▶ [Instructions to follow]: When you reach the line containing "(363, 209) = (495, 90): none", repeat it and every line after it exactly, stopping only at the end of the listing.

▶ [Given data]:
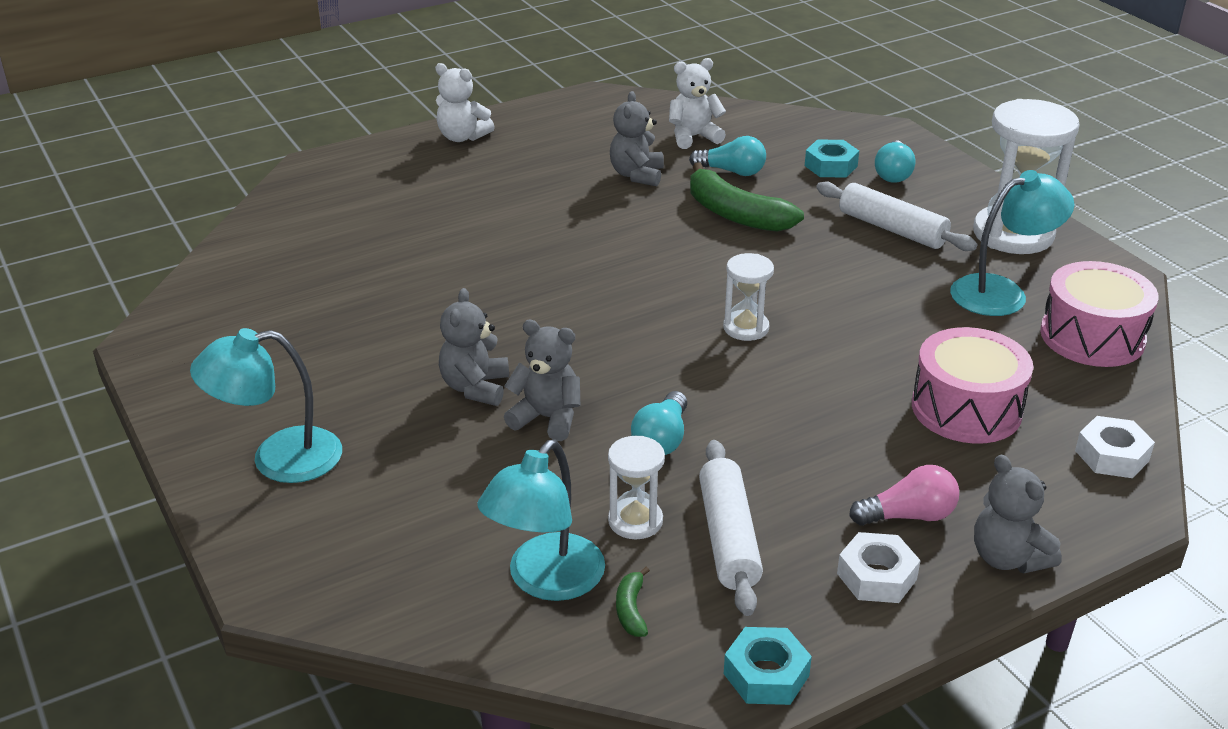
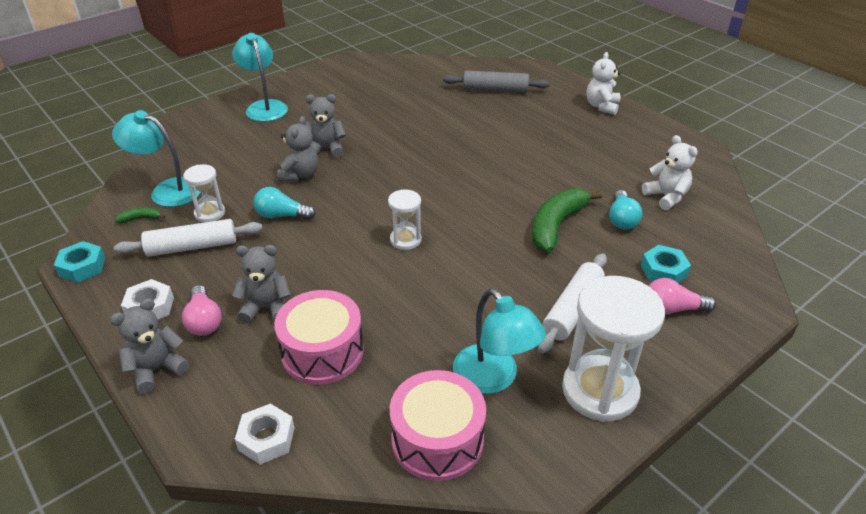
camera: 80 degrees right, 5 degrees up
(363, 209) = (495, 90): none -> grey rolling pin
(637, 175) = (590, 177): grey teddy bear -> grey teddy bear (266, 308)
(893, 173) = (672, 309): turquoise light bulb -> pink light bulb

▶ [Task solution]:
(363, 209) = (495, 90): none -> grey rolling pin
(637, 175) = (590, 177): grey teddy bear -> grey teddy bear (266, 308)
(893, 173) = (672, 309): turquoise light bulb -> pink light bulb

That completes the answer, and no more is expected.